Task to complete » Using the entries below, restate word for word only the lines from the one with "white 2x2 round" to the final line, leaving the pictures out.
:::
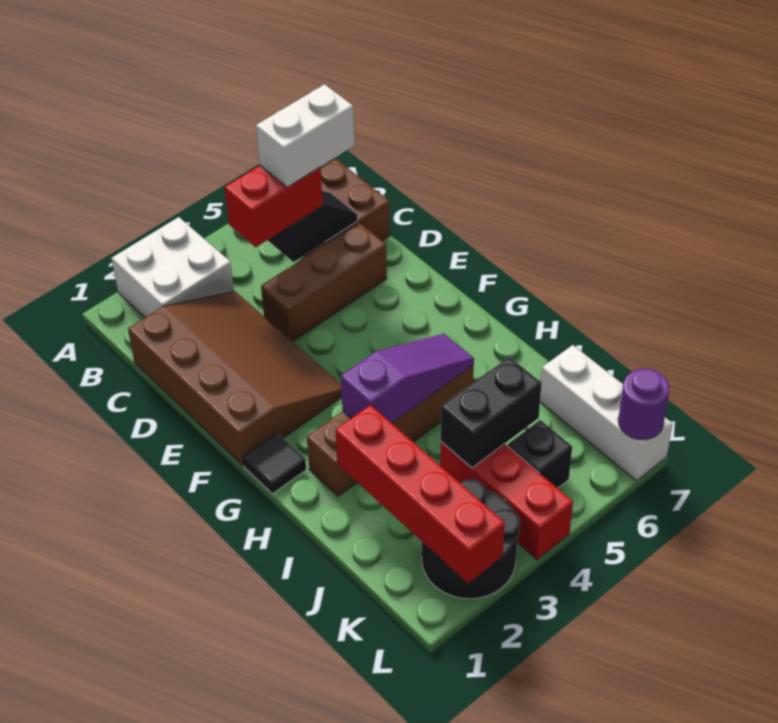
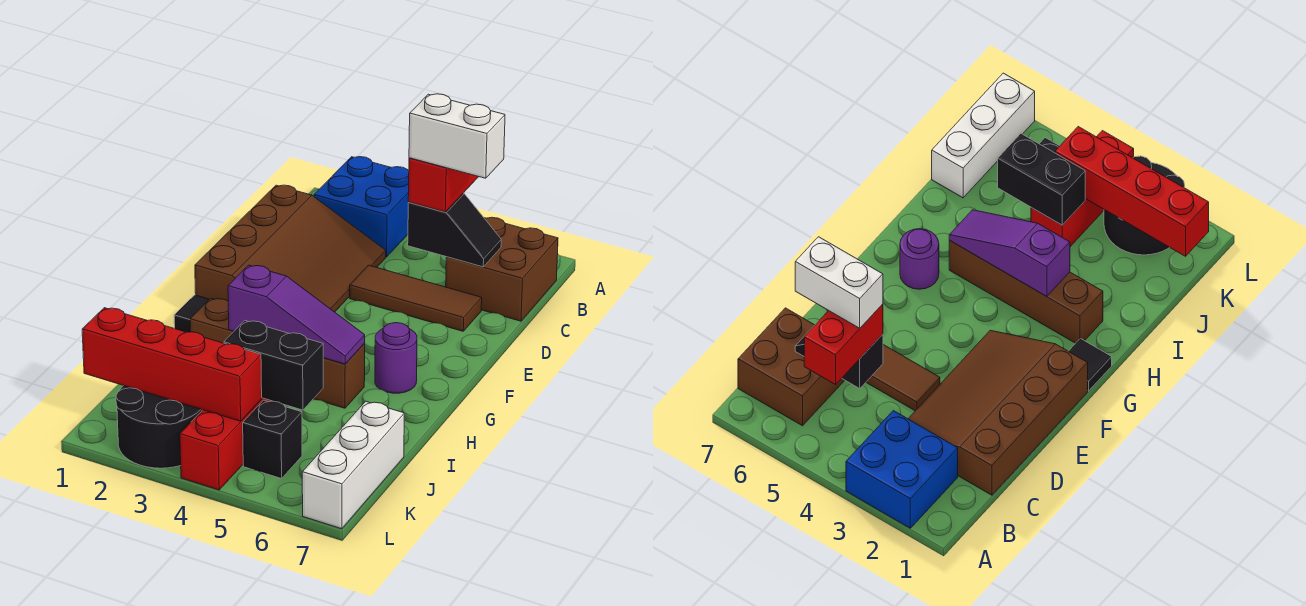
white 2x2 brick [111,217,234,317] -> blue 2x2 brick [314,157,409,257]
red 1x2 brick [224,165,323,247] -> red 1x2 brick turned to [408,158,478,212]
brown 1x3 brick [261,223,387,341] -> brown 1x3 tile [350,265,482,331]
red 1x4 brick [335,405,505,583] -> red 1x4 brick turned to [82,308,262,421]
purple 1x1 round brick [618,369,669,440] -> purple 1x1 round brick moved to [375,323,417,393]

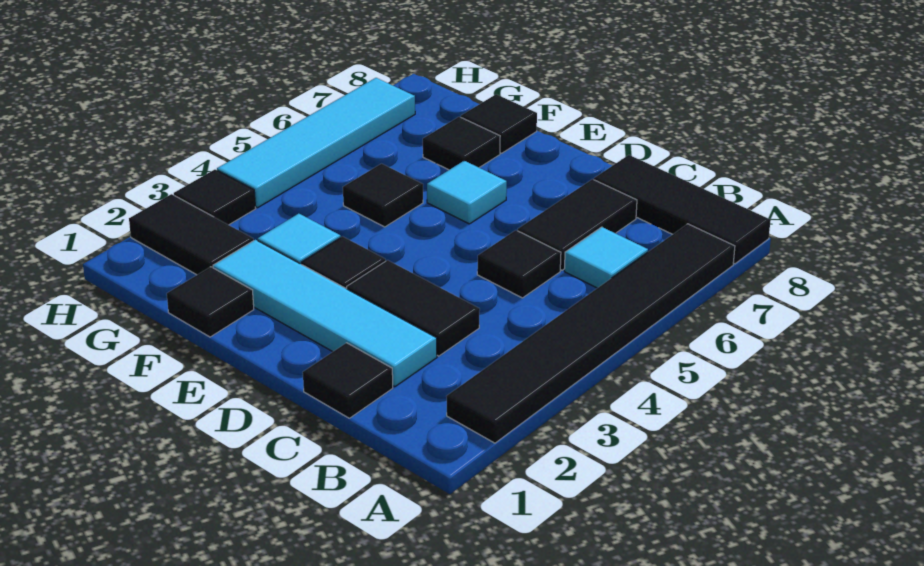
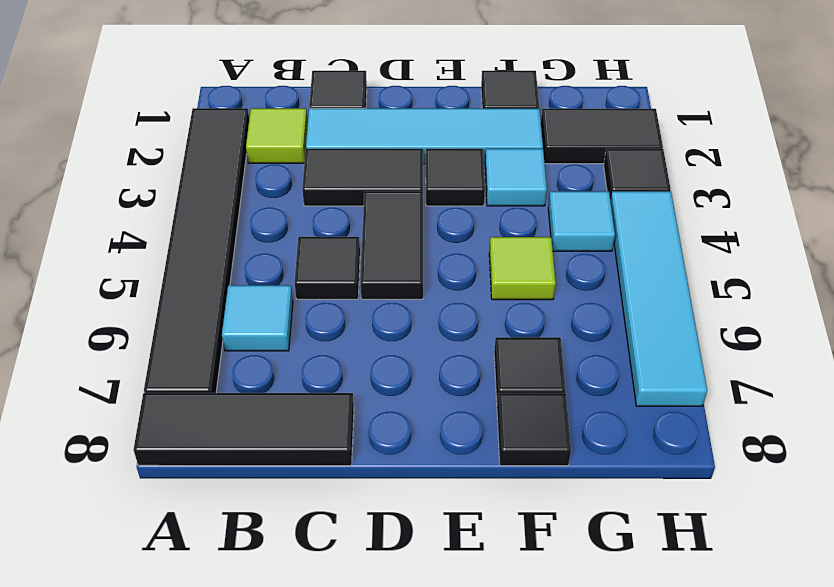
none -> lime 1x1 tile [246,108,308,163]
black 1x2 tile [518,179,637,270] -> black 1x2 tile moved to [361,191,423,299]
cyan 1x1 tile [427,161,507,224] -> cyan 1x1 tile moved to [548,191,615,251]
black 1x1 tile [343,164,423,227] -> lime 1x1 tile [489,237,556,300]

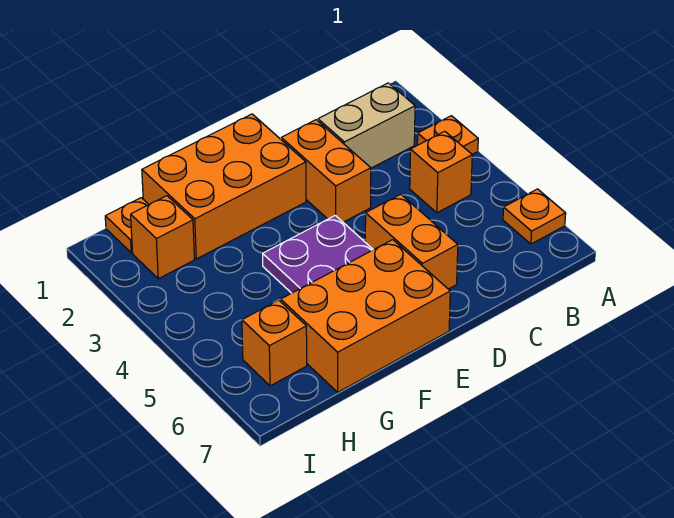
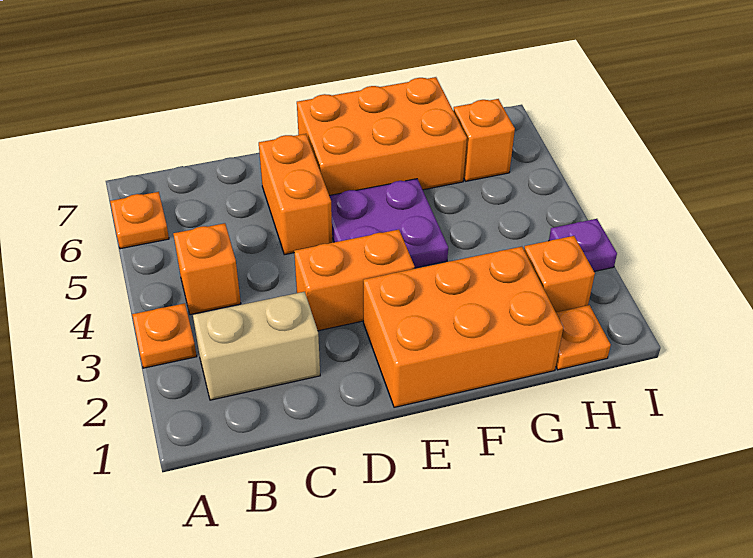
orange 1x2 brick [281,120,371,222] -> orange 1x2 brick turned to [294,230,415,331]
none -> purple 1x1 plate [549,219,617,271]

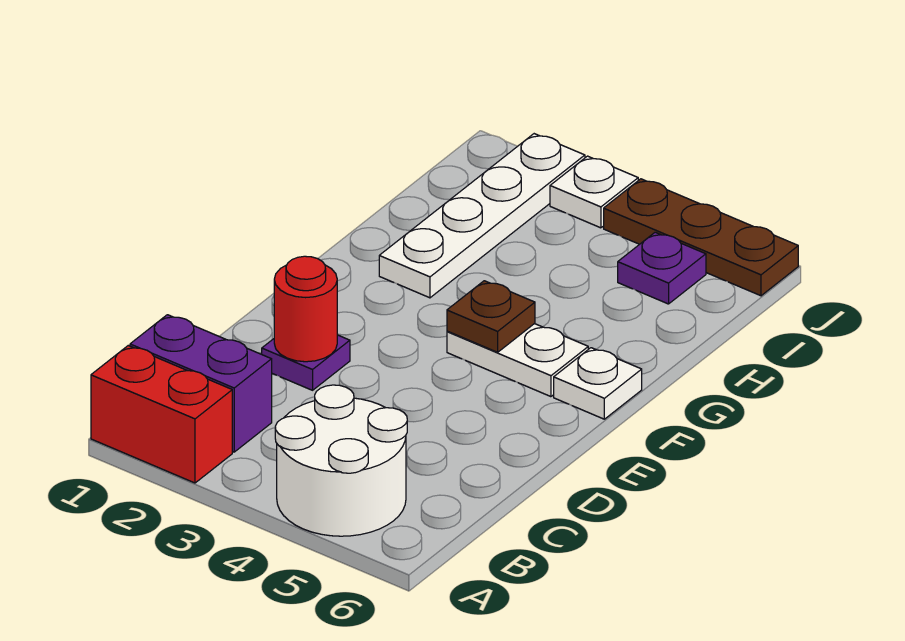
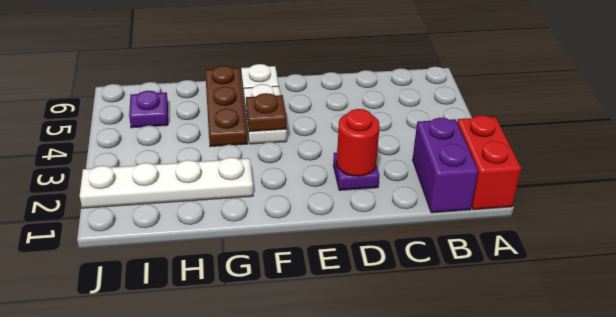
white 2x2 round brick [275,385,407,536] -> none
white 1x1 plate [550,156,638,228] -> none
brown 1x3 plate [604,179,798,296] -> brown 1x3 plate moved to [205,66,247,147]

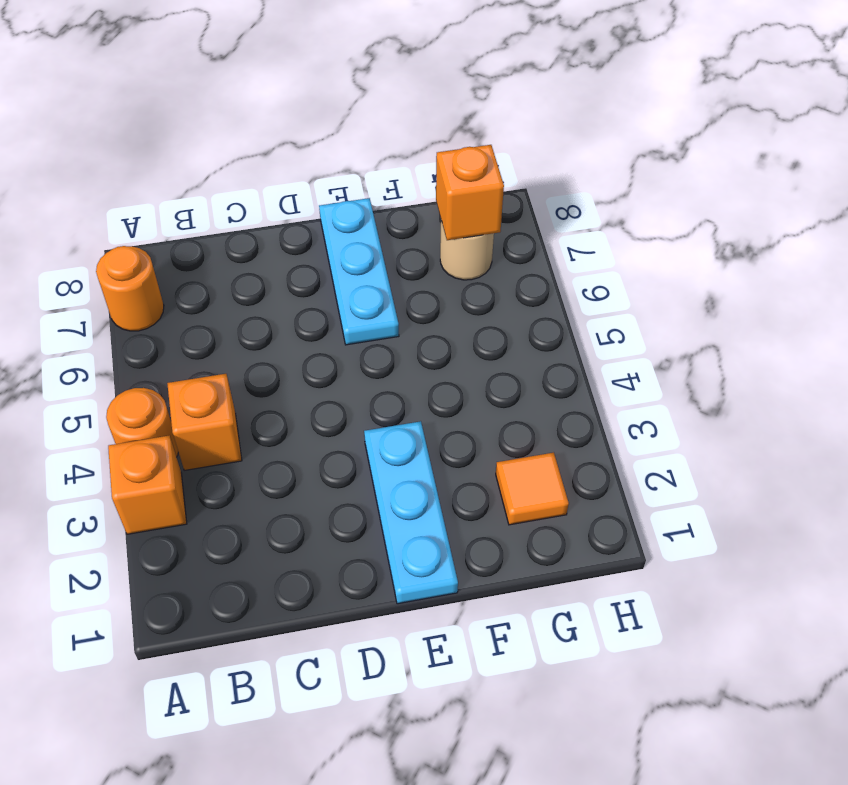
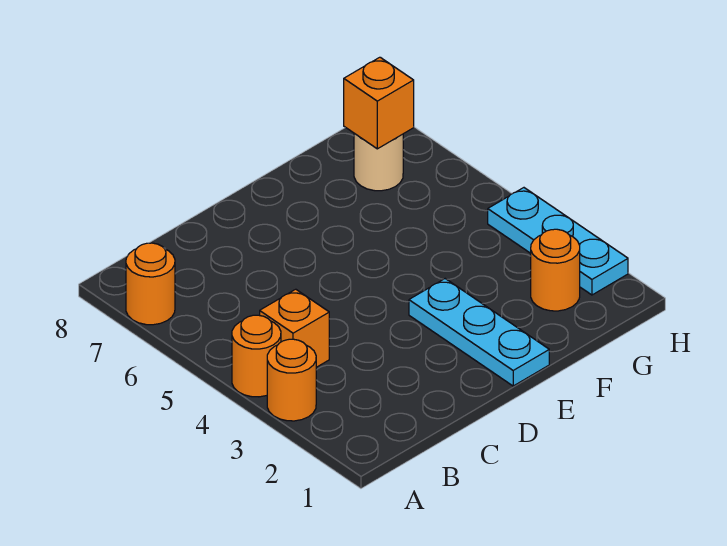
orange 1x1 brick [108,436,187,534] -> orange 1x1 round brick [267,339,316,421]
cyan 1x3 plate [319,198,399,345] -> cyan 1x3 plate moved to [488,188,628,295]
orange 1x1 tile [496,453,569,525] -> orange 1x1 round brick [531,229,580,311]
:::
Task solution »
white 2x2 round brick [275,385,407,536] -> none
white 1x1 plate [550,156,638,228] -> none
brown 1x3 plate [604,179,798,296] -> brown 1x3 plate moved to [205,66,247,147]

orange 1x1 brick [108,436,187,534] -> orange 1x1 round brick [267,339,316,421]
cyan 1x3 plate [319,198,399,345] -> cyan 1x3 plate moved to [488,188,628,295]
orange 1x1 tile [496,453,569,525] -> orange 1x1 round brick [531,229,580,311]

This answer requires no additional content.